Segment Start: Data excerpts
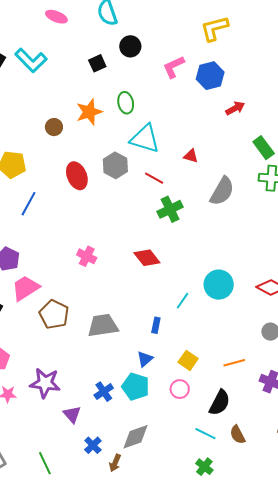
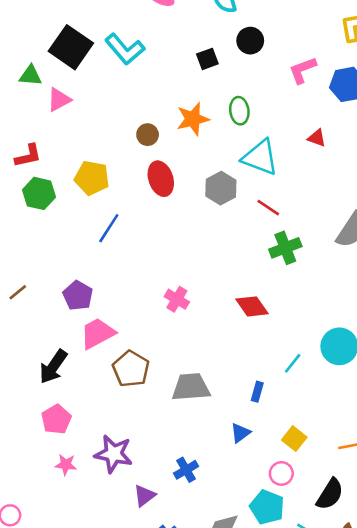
red triangle: (191, 156) -> (317, 138), moved
red ellipse: (77, 176) -> (161, 179), moved
cyan pentagon: (136, 387) -> (267, 507), moved
purple triangle: (72, 414) -> (144, 496), turned 30

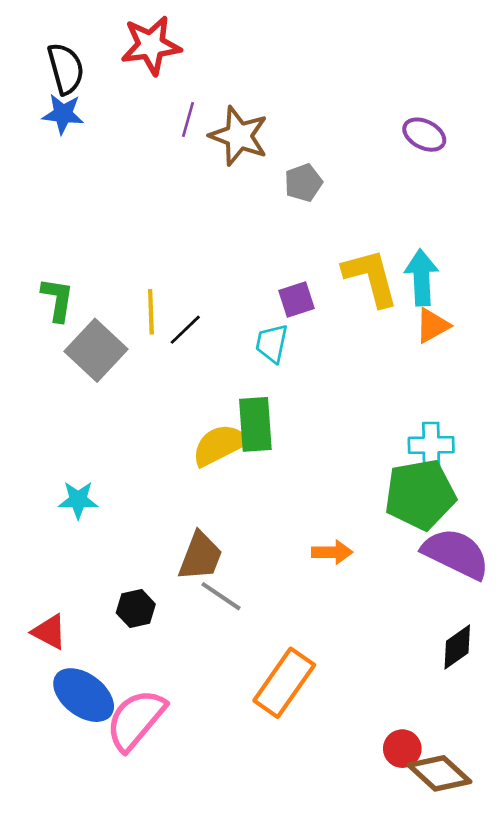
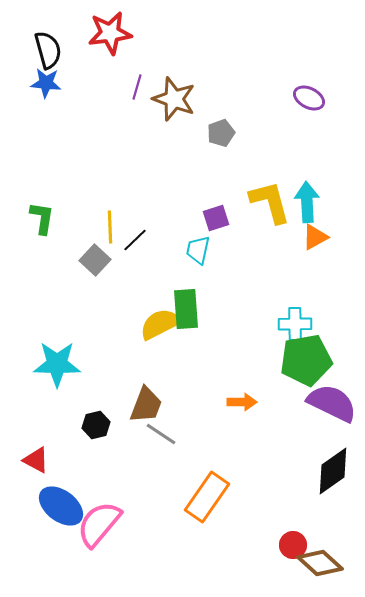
gray square: (96, 350) -> (95, 260), moved, size x0.7
cyan cross: (431, 445) -> (295, 324), moved
cyan star: (78, 500) -> (57, 364), size x1.6
black hexagon: (136, 608) -> (96, 425), moved
black diamond: (457, 647) -> (333, 471), size x1.4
Segment End: Data excerpts
To do: Reproduce the lines above exactly, please, but not the pictures in them.

Task output:
red triangle: (191, 156) -> (317, 138), moved
red ellipse: (77, 176) -> (161, 179), moved
cyan pentagon: (136, 387) -> (267, 507), moved
purple triangle: (72, 414) -> (144, 496), turned 30

gray square: (96, 350) -> (95, 260), moved, size x0.7
cyan cross: (431, 445) -> (295, 324), moved
cyan star: (78, 500) -> (57, 364), size x1.6
black hexagon: (136, 608) -> (96, 425), moved
black diamond: (457, 647) -> (333, 471), size x1.4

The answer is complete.